Dataset entries below:
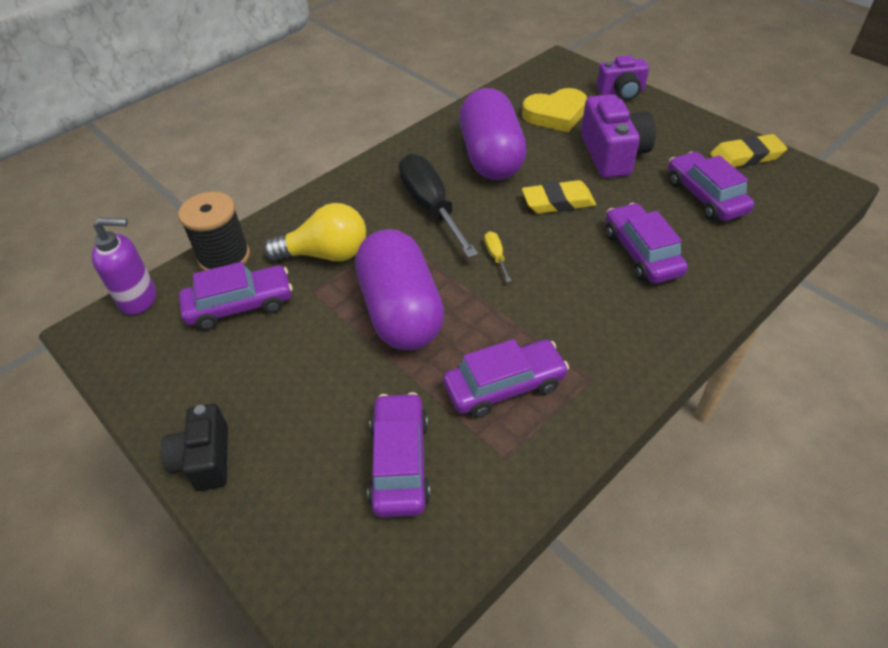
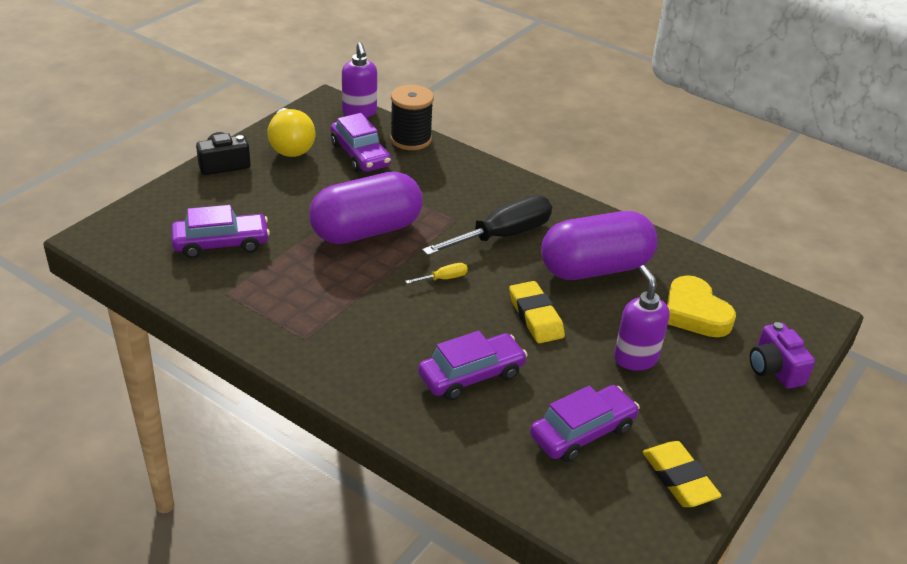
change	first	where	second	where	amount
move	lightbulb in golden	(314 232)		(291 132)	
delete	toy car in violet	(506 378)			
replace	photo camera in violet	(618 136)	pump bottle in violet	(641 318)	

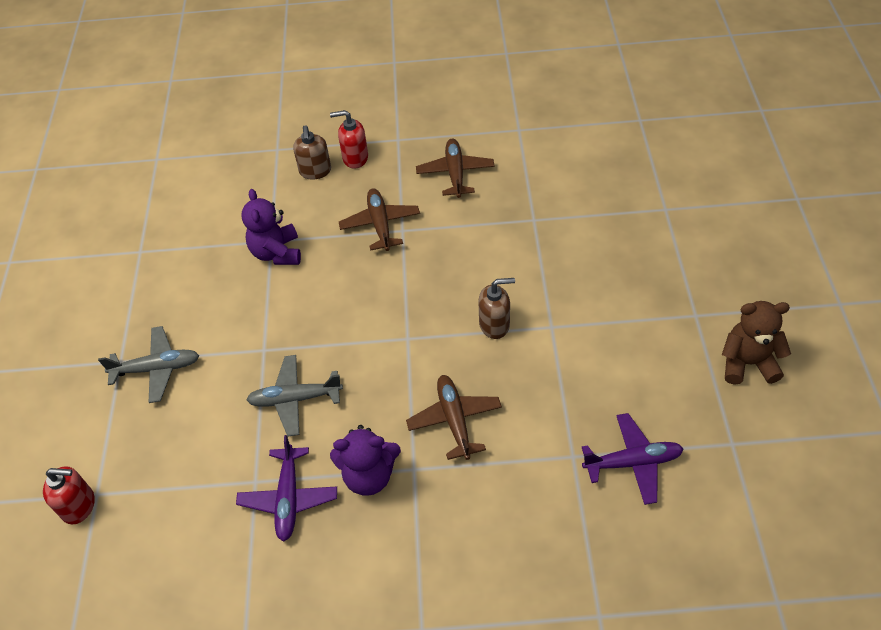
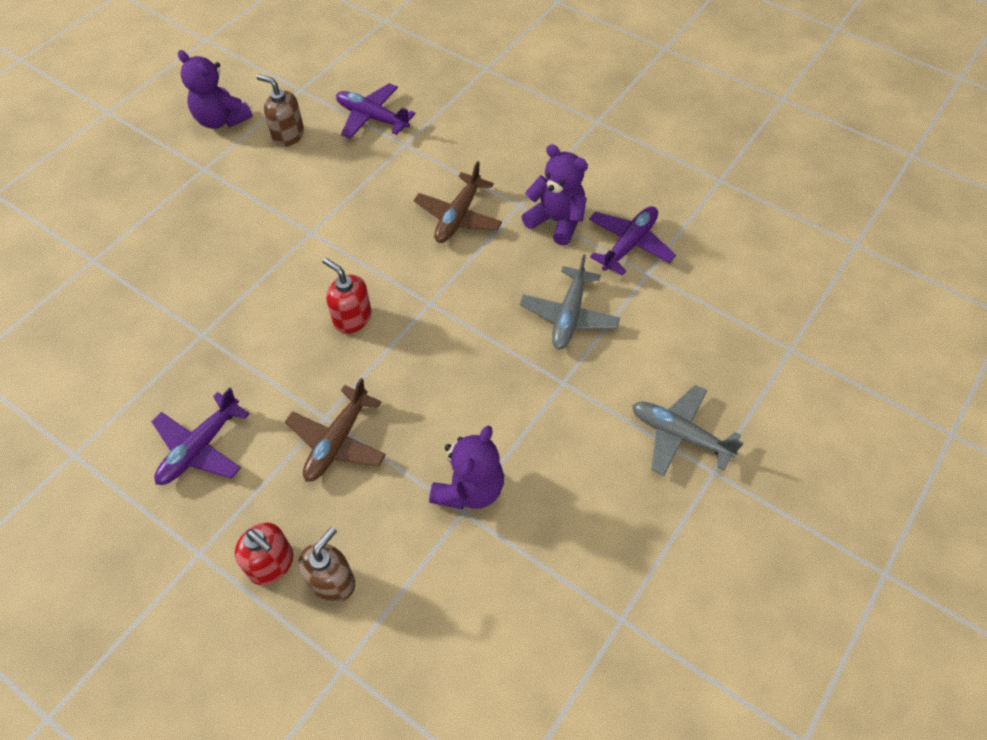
change	first	where	second	where	amount
move	pump bottle in red	(69 495)		(347 295)	
rotate	aeroplane in grey	(294 396)		(570 302)	75 degrees clockwise
recolor	aeroplane in brown	(455 168)	aeroplane in violet	(200 436)	
move	pump bottle in brown	(496 308)		(280 110)	
recolor	stuffed bear in brown	(756 343)	stuffed bear in violet	(215 89)	

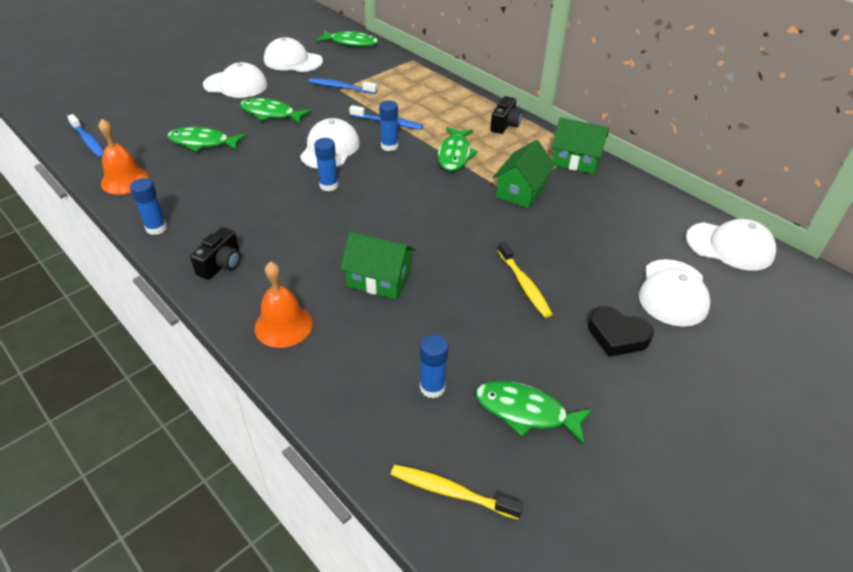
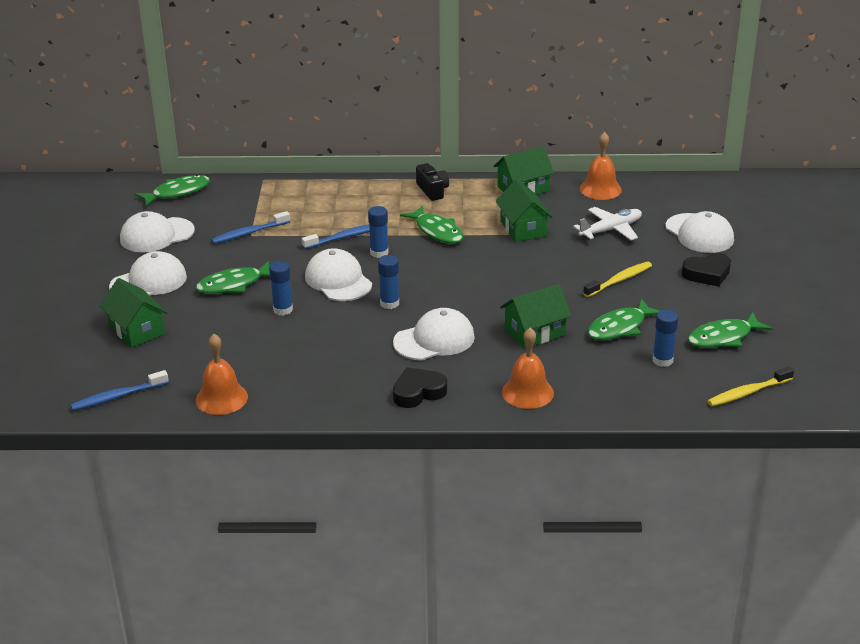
change	first	where	second	where	amount
rotate	tooth brush in cobalt	(85 136)		(120 390)	150 degrees clockwise
move	glue stick in cobalt	(148 206)		(281 288)	
move	fish figure in emerald	(207 139)		(624 319)	
replace	photo camera in black	(215 253)	heart in black	(420 387)	
rotate	tooth brush in golden	(525 279)		(617 279)	60 degrees counterclockwise
move	peaked cap in pure white	(731 245)		(434 334)	
insert			house in emerald	(134 313)	
insert			aeroplane in pure white	(607 223)	
insert			school bell in bright orange	(601 166)	

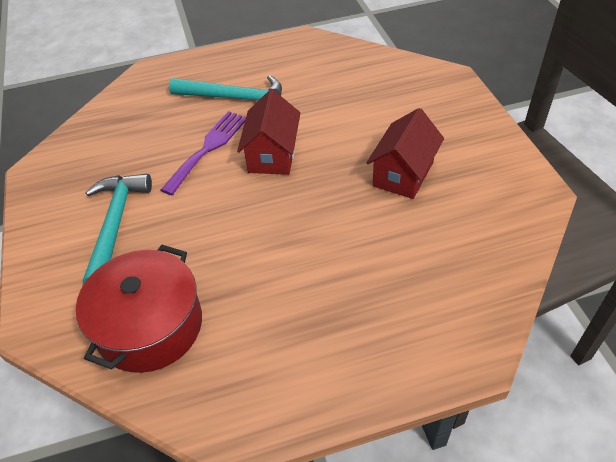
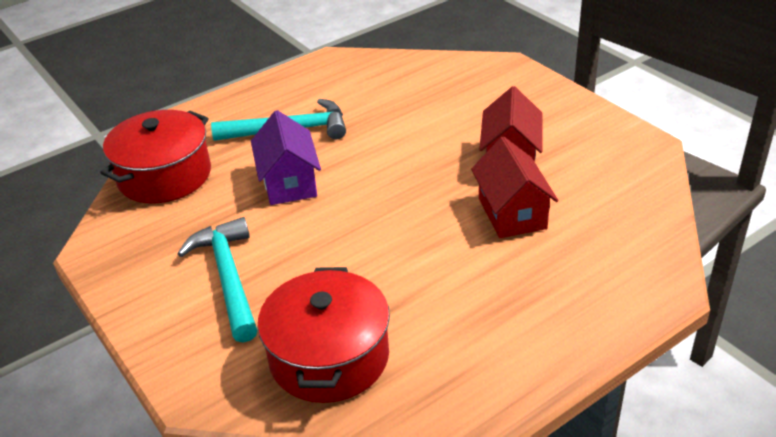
change	first	where	second	where	amount
replace	dinner fork in violet	(203 153)	house in violet	(286 157)	
move	house in red	(268 132)		(515 187)	
insert			cooking pot in red	(155 157)	

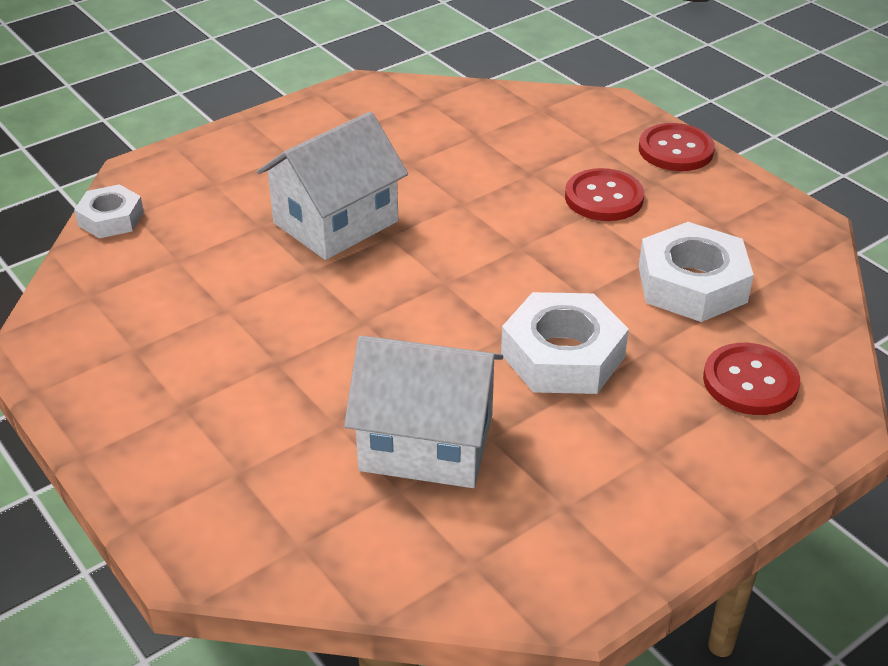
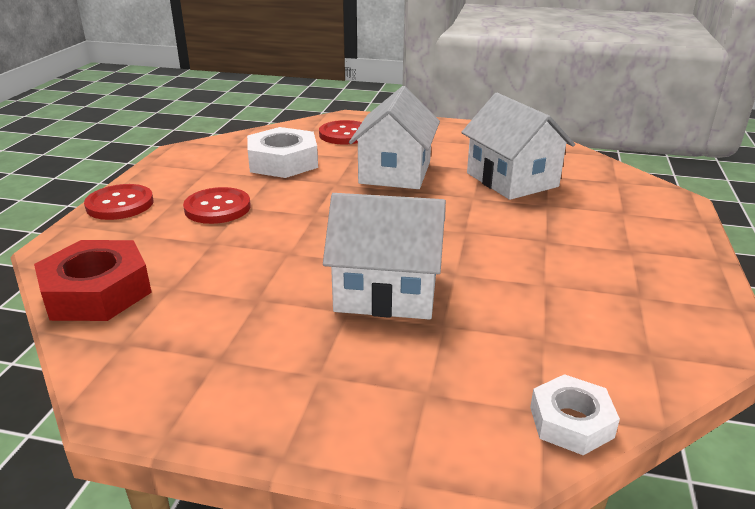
change	first	where	second	where	amount
replace	hexagon nut in pure white	(565 343)	house in pure white	(394 137)	
insert			hexagon nut in red	(93 280)	

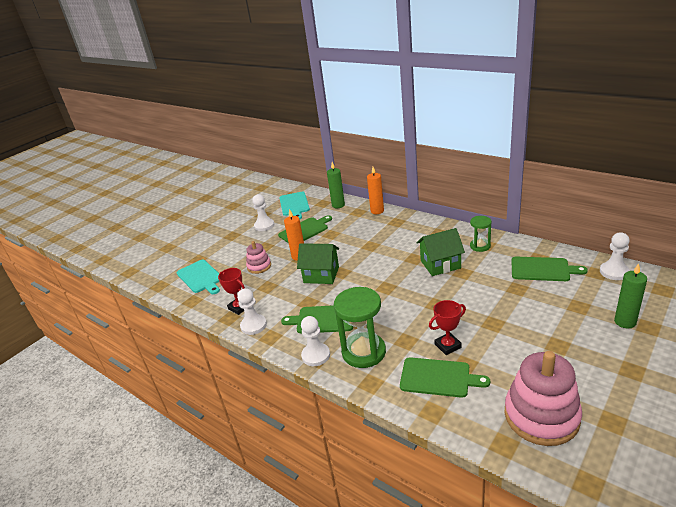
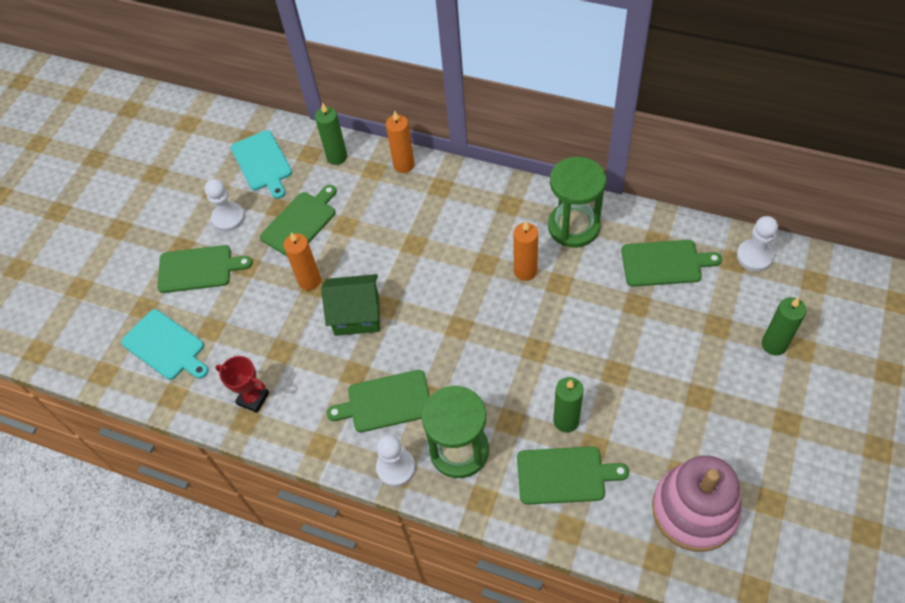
change	first	where	second	where	amount
delete	game pawn in pure white	(252 311)			
delete	stacking rings in pink	(258 257)			
replace	house in emerald	(440 252)	wax candle in bright orange	(525 251)	
replace	trophy in red	(447 327)	wax candle in emerald	(568 404)	
resize	sandglass in emerald	(481 234)		(577 202)	x1.80
insert			cutting board in emerald	(205 269)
End of Dataset entries.
# The problem
From the first line to the last, set down the records word for word and drop the images.

# Written response
change	first	where	second	where	amount
move	lightbulb in golden	(314 232)		(291 132)	
delete	toy car in violet	(506 378)			
replace	photo camera in violet	(618 136)	pump bottle in violet	(641 318)	

change	first	where	second	where	amount
move	pump bottle in red	(69 495)		(347 295)	
rotate	aeroplane in grey	(294 396)		(570 302)	75 degrees clockwise
recolor	aeroplane in brown	(455 168)	aeroplane in violet	(200 436)	
move	pump bottle in brown	(496 308)		(280 110)	
recolor	stuffed bear in brown	(756 343)	stuffed bear in violet	(215 89)	

change	first	where	second	where	amount
rotate	tooth brush in cobalt	(85 136)		(120 390)	150 degrees clockwise
move	glue stick in cobalt	(148 206)		(281 288)	
move	fish figure in emerald	(207 139)		(624 319)	
replace	photo camera in black	(215 253)	heart in black	(420 387)	
rotate	tooth brush in golden	(525 279)		(617 279)	60 degrees counterclockwise
move	peaked cap in pure white	(731 245)		(434 334)	
insert			house in emerald	(134 313)	
insert			aeroplane in pure white	(607 223)	
insert			school bell in bright orange	(601 166)	

change	first	where	second	where	amount
replace	dinner fork in violet	(203 153)	house in violet	(286 157)	
move	house in red	(268 132)		(515 187)	
insert			cooking pot in red	(155 157)	

change	first	where	second	where	amount
replace	hexagon nut in pure white	(565 343)	house in pure white	(394 137)	
insert			hexagon nut in red	(93 280)	

change	first	where	second	where	amount
delete	game pawn in pure white	(252 311)			
delete	stacking rings in pink	(258 257)			
replace	house in emerald	(440 252)	wax candle in bright orange	(525 251)	
replace	trophy in red	(447 327)	wax candle in emerald	(568 404)	
resize	sandglass in emerald	(481 234)		(577 202)	x1.80
insert			cutting board in emerald	(205 269)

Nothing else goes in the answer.